Problem requirements: In this exercise, copy exactly the lines from the one that contains "type=added; after=Erdbeere (weiß);" through the end of the entries below; pictures are not copied.

╔══

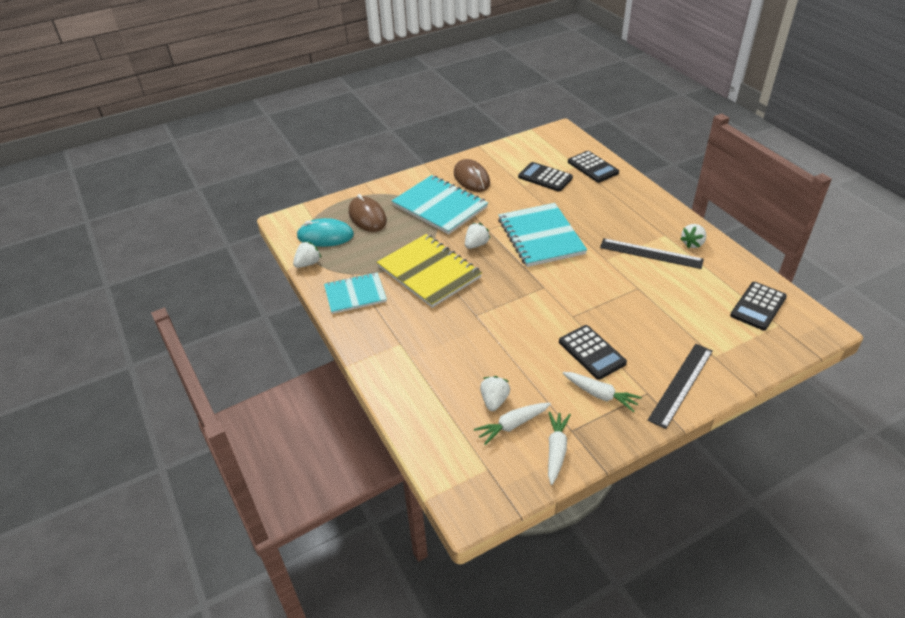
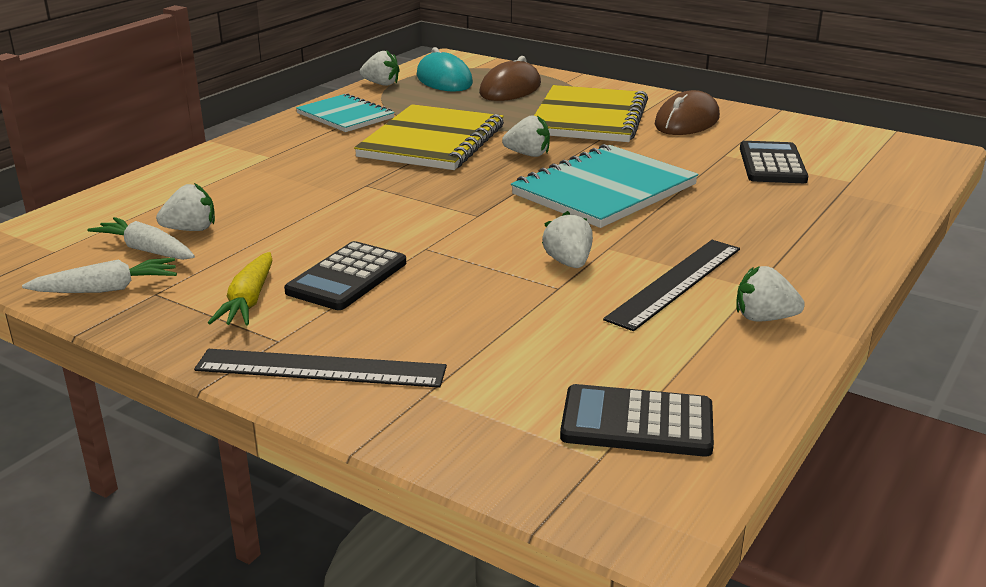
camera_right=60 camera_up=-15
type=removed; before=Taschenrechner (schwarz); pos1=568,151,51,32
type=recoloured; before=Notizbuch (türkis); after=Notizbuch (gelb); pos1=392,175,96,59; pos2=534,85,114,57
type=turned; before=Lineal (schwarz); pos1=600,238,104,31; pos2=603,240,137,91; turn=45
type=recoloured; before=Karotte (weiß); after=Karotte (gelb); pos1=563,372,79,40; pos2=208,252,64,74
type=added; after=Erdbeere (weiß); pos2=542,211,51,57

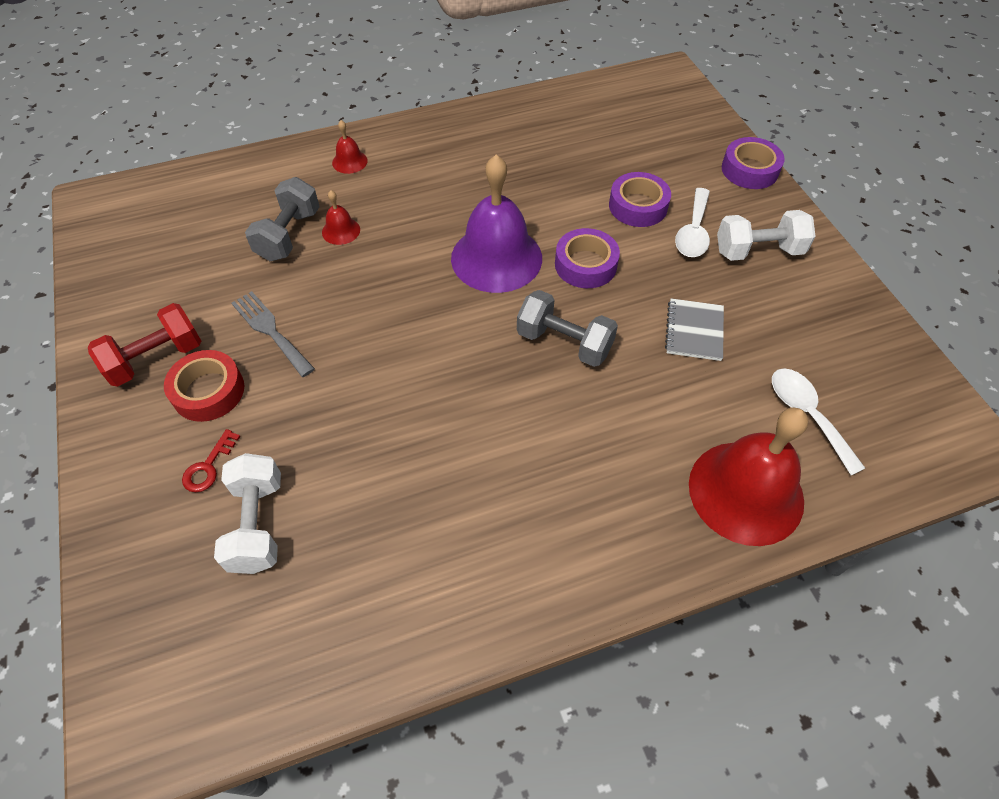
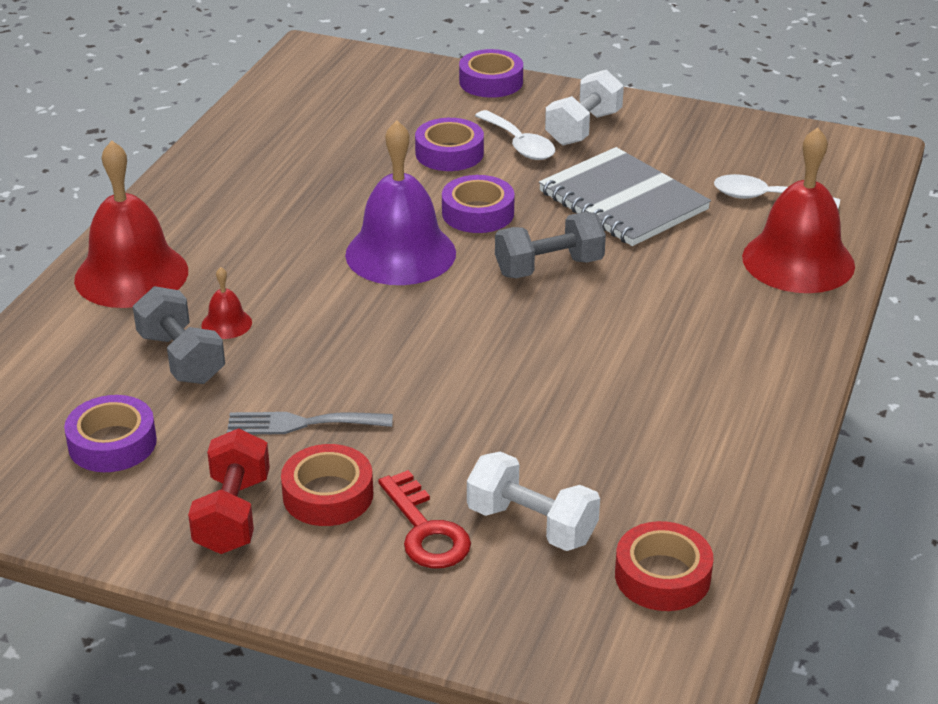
camera_right=-50 camera_up=-20
type=resized; before=Glocke (rot); pos1=332,120,36,54; pos2=74,140,114,168; scale=2.33
type=resized; before=Notizbuch (grau); pos1=665,298,59,63; pos2=539,147,172,99; scale=1.86
type=resized; before=Schlüssel (rot); pos1=182,429,59,63; pos2=378,470,93,98; scale=1.61
type=added; after=Klebeband (lila); pos2=64,395,93,77
type=added; after=Klebeband (rot); pos2=615,521,98,90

╚══

Task answer:
type=added; after=Erdbeere (weiß); pos2=542,211,51,57

camera_right=-50 camera_up=-20
type=resized; before=Glocke (rot); pos1=332,120,36,54; pos2=74,140,114,168; scale=2.33
type=resized; before=Notizbuch (grau); pos1=665,298,59,63; pos2=539,147,172,99; scale=1.86
type=resized; before=Schlüssel (rot); pos1=182,429,59,63; pos2=378,470,93,98; scale=1.61
type=added; after=Klebeband (lila); pos2=64,395,93,77
type=added; after=Klebeband (rot); pos2=615,521,98,90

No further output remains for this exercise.